> Problem to work on:
Repeat the records exactly as given. Do not include the pictures.

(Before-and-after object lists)
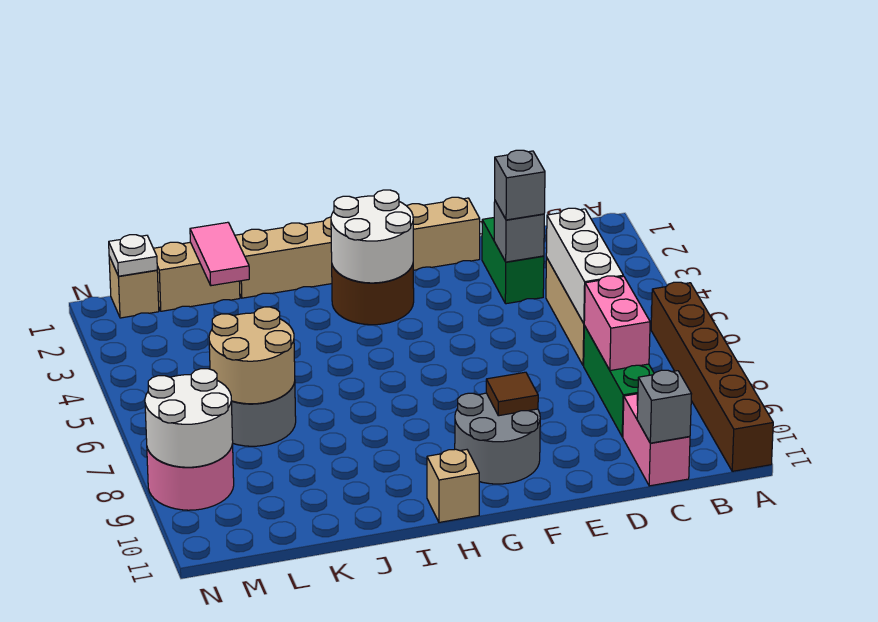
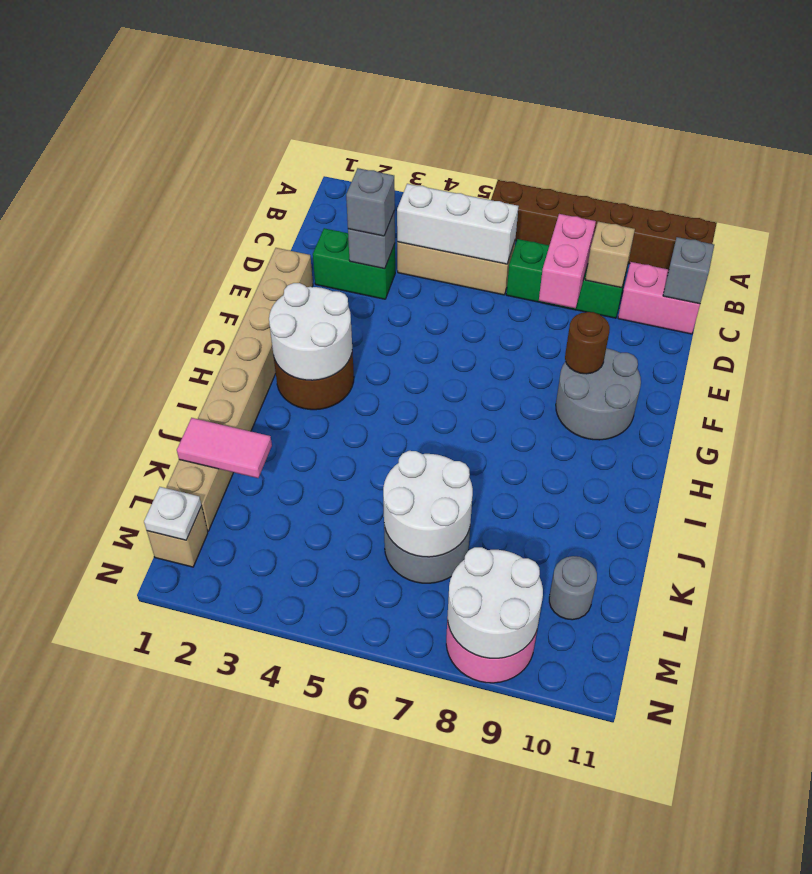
pink brick C7:C8 level 2 -> pink brick C8:D8 level 2
brown tile F9 level 2 -> brown round brick F9 level 2
tan brick H11 level 1 -> tan brick C9 level 2
tan round brick K6:L7 level 2 -> white round brick K6:L7 level 2
none -> grey round brick L10 level 1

> Task solution:
pink brick C7:C8 level 2 -> pink brick C8:D8 level 2
brown tile F9 level 2 -> brown round brick F9 level 2
tan brick H11 level 1 -> tan brick C9 level 2
tan round brick K6:L7 level 2 -> white round brick K6:L7 level 2
none -> grey round brick L10 level 1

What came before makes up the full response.